● **WHAT THE EXERCISE ASKS**
Below are the entries; determine how many of their lines contain the string "cone" and give that figure alone.
BEGIN DATA UNDER STUDY
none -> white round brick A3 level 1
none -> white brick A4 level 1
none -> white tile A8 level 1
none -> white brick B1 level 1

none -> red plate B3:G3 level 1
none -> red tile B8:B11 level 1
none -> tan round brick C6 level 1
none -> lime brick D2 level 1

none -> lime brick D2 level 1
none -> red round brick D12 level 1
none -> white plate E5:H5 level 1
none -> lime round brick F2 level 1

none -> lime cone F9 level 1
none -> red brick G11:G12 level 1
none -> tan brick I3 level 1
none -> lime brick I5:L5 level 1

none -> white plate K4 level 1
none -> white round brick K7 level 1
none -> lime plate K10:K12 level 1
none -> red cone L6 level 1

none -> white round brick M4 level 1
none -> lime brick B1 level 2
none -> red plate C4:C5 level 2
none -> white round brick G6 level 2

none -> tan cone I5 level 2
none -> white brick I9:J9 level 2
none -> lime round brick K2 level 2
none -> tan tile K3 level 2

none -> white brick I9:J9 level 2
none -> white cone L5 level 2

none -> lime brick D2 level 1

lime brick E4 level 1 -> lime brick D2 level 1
END DATA UNDER STUDY
● **TASK OUTPUT**
4